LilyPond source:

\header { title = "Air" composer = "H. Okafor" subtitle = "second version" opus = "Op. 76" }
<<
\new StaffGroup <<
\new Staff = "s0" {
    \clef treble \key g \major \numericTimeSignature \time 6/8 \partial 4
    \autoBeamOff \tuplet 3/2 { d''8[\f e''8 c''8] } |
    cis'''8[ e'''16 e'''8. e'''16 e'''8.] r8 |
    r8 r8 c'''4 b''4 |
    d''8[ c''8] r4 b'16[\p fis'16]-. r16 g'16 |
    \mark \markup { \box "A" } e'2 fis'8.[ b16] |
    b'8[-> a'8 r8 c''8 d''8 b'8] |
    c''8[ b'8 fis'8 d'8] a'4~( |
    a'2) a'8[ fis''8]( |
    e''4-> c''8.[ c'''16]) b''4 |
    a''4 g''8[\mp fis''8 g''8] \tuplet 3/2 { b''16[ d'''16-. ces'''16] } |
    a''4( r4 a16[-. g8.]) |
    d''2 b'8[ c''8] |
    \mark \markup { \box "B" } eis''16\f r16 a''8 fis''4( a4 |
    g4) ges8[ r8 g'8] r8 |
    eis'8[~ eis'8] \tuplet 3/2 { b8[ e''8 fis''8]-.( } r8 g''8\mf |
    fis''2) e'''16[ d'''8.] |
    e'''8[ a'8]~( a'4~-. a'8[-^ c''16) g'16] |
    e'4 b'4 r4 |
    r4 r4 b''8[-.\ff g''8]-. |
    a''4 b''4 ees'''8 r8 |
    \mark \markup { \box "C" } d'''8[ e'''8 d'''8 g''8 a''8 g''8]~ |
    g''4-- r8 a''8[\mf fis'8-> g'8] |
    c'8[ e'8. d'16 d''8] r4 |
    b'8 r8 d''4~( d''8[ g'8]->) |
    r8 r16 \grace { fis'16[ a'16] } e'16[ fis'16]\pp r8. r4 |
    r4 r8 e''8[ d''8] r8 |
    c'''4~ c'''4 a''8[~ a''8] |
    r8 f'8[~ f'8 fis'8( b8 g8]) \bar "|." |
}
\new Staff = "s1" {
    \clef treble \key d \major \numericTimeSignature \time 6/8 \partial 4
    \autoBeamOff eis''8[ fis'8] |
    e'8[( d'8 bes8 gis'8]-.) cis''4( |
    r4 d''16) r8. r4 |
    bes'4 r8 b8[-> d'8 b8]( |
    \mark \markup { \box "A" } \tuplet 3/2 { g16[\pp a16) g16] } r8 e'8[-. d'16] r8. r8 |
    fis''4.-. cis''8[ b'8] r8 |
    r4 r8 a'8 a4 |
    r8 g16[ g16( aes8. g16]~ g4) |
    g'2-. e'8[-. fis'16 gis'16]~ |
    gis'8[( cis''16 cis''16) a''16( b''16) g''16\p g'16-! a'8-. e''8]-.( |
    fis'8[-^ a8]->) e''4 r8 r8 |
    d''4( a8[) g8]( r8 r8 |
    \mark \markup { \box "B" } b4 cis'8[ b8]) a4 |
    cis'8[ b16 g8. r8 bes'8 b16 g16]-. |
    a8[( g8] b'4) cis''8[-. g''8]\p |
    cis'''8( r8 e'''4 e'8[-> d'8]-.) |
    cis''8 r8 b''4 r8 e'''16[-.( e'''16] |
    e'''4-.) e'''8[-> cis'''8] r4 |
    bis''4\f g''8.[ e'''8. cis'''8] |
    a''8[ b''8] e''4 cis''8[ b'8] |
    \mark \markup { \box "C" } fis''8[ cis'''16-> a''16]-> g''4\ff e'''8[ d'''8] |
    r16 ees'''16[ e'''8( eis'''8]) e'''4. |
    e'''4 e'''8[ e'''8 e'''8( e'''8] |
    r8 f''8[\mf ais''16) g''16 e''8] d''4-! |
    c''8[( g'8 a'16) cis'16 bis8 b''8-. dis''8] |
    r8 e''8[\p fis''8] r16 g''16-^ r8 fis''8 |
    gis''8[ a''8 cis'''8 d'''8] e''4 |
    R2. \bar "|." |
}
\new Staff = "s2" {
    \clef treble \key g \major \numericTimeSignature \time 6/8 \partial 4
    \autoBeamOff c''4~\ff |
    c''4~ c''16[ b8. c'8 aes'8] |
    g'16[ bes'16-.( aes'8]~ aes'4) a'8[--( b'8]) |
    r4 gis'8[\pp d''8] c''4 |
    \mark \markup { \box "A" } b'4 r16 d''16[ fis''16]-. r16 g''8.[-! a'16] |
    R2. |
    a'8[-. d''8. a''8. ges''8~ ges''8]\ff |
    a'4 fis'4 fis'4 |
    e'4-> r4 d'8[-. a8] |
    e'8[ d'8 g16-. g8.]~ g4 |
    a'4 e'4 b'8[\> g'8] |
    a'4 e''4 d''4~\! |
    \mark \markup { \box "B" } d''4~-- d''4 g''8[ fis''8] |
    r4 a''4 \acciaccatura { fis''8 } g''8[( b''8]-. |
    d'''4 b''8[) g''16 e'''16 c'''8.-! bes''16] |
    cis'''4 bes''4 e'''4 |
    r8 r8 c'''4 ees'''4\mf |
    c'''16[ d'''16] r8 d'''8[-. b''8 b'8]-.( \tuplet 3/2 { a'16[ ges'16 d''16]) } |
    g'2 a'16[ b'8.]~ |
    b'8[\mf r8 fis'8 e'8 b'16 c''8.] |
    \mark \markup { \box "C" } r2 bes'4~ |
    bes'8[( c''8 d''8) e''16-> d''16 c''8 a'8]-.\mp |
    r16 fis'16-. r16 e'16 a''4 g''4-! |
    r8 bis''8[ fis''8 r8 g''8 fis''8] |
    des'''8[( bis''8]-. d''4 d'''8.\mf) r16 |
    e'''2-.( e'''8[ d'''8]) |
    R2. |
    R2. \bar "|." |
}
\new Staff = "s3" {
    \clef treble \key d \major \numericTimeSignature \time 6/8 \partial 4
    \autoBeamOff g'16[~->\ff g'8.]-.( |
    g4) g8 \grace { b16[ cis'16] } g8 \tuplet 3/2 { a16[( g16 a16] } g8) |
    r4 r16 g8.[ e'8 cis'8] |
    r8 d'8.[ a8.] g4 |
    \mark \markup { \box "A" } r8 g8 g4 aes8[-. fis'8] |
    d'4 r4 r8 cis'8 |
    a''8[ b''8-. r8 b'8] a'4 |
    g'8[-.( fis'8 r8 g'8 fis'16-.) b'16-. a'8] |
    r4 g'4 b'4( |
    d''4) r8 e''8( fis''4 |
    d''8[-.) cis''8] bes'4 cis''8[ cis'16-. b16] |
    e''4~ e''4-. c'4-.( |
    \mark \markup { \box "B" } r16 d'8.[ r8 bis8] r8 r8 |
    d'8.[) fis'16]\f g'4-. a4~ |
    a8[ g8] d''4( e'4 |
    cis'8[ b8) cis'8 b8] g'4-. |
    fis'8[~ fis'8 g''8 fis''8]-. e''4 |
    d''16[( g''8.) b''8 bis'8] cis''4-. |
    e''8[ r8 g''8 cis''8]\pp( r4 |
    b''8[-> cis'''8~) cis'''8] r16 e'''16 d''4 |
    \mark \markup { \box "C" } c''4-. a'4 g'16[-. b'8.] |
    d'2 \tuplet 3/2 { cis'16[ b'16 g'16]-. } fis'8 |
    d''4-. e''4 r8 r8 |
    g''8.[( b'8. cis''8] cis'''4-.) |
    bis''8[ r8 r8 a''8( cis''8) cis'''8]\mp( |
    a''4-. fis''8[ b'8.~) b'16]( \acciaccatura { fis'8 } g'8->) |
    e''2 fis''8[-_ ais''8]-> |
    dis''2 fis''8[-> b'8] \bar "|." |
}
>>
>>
○ ○ ○ ○ ○ ○ ○
The problem: From the listing above, copy every line that contains the string "acciaccatura", matching case exactly.

Exercise result:
    r4 a''4 \acciaccatura { fis''8 } g''8[( b''8]-. |
    a''4-. fis''8[ b'8.~) b'16]( \acciaccatura { fis'8 } g'8->) |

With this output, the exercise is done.